# 任务说明:
请逐字重新录入下列全部记录，答案中不得包含图片。

**** 输入记录

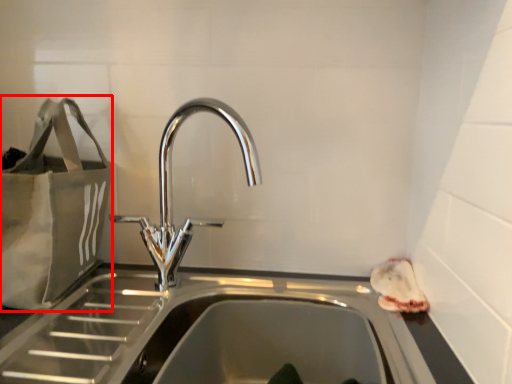
Question: Considering the relative positions of bag (annotated by the red box) and tap in the image provided, where is bag (annotated by the red box) located with respect to the staircase?

Choices:
 (A) left
 (B) right

Answer: (A)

********

# 问题解答:
Question: Considering the relative positions of bag (annotated by the red box) and tap in the image provided, where is bag (annotated by the red box) located with respect to the staircase?

Choices:
 (A) left
 (B) right

Answer: (A)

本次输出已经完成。